Required action
Wherever "headphones" occurs in the entries, copy the line that holds it.

########

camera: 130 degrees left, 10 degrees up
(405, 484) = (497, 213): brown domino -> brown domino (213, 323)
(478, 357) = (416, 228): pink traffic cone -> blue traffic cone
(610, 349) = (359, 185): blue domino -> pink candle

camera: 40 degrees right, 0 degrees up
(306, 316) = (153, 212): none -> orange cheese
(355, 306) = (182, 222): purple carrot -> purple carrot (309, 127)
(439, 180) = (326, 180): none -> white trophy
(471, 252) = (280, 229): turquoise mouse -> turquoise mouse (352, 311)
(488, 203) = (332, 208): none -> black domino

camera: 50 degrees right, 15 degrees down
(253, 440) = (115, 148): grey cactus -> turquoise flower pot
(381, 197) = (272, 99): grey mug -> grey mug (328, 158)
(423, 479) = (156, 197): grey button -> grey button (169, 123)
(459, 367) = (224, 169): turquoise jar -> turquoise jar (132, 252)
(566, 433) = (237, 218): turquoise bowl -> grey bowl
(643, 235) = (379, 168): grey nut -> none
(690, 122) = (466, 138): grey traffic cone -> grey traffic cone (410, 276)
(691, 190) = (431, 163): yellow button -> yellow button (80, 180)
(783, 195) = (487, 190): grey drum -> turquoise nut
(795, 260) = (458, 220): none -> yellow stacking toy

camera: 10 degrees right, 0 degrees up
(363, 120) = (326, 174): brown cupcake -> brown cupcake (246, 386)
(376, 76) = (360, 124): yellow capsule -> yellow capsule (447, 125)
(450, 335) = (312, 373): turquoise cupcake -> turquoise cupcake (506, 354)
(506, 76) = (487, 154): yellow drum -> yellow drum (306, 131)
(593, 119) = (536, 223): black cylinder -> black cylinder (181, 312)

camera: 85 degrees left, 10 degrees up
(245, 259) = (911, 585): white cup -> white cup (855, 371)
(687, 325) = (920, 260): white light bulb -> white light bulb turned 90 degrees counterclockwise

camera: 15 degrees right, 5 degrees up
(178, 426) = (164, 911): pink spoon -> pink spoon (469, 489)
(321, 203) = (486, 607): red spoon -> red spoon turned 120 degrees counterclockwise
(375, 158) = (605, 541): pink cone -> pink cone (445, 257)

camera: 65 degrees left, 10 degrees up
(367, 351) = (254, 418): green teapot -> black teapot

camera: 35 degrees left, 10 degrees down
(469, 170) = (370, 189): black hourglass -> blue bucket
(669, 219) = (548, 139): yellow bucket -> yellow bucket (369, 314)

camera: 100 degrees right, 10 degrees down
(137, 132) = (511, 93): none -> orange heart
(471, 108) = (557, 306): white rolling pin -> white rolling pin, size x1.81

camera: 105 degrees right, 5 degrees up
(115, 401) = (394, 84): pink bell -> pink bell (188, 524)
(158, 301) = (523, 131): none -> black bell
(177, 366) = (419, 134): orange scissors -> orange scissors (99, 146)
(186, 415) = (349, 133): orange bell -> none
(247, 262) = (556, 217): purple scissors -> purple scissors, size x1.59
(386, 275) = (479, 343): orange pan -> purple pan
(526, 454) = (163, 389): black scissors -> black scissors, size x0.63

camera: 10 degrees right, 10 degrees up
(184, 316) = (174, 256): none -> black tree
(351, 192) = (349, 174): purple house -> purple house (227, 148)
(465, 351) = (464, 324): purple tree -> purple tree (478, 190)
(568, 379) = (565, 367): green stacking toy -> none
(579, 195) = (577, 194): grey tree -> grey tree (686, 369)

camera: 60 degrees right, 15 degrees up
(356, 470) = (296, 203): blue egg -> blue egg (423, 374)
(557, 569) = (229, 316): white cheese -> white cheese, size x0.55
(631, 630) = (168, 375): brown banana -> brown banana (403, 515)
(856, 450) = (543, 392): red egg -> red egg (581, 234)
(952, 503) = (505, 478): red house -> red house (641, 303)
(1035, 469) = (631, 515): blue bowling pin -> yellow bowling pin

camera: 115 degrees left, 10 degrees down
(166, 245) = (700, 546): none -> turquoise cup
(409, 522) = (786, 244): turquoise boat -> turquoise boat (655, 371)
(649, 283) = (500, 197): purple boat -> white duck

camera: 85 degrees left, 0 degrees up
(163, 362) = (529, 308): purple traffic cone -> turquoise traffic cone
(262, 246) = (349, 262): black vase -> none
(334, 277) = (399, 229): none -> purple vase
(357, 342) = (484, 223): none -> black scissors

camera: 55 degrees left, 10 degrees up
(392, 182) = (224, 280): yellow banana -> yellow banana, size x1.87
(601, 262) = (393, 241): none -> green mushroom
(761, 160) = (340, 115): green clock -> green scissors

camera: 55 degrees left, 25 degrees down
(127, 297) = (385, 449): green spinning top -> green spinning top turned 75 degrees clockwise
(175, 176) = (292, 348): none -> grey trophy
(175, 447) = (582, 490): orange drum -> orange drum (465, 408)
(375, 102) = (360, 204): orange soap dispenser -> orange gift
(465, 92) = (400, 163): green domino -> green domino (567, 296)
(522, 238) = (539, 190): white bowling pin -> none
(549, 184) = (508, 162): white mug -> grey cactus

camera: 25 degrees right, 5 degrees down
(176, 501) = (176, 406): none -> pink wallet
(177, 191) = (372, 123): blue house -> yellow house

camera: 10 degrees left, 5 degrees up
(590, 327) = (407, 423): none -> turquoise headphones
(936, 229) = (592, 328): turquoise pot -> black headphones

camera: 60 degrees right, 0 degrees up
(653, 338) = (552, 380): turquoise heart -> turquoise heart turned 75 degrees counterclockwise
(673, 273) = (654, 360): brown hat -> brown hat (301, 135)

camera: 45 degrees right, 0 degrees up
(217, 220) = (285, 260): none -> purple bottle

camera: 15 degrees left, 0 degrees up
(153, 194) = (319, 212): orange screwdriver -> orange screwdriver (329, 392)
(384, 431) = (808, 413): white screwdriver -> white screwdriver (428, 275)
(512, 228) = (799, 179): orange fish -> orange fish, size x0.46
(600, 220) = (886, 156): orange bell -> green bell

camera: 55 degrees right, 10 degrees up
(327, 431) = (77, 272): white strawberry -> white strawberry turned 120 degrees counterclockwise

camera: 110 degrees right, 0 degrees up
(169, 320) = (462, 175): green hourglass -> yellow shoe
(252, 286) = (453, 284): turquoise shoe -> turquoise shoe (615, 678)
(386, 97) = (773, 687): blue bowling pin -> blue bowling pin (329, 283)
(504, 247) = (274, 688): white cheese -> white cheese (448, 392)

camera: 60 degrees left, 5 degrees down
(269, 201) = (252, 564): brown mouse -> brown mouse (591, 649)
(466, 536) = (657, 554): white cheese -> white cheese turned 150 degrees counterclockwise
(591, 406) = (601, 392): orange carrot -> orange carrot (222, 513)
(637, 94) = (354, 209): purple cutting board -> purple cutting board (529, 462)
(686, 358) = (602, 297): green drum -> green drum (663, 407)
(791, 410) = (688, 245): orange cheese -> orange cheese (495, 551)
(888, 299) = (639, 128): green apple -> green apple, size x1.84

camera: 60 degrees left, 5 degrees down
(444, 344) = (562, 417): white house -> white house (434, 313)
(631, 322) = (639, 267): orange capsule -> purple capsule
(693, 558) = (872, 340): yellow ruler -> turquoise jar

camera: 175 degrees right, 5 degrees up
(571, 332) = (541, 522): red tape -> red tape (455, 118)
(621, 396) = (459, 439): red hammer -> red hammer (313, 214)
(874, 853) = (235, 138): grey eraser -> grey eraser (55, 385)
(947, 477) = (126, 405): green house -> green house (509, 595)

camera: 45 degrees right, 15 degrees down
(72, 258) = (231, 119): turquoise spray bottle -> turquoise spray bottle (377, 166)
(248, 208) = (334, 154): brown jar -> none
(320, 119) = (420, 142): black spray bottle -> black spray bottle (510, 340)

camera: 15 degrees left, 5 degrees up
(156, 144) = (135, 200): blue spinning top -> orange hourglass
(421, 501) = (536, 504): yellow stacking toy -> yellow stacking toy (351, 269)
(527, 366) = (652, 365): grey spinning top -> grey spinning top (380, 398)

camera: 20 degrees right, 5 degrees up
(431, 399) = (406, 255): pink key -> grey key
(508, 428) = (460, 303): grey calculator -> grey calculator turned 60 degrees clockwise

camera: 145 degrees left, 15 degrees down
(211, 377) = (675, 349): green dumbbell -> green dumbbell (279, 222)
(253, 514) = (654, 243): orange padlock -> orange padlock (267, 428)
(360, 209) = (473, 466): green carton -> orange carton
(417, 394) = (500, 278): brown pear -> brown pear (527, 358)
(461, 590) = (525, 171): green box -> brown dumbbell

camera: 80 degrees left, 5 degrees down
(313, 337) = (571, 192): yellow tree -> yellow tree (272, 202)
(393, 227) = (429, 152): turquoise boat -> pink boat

########

Output of the task
(590, 327) = (407, 423): none -> turquoise headphones
(936, 229) = (592, 328): turquoise pot -> black headphones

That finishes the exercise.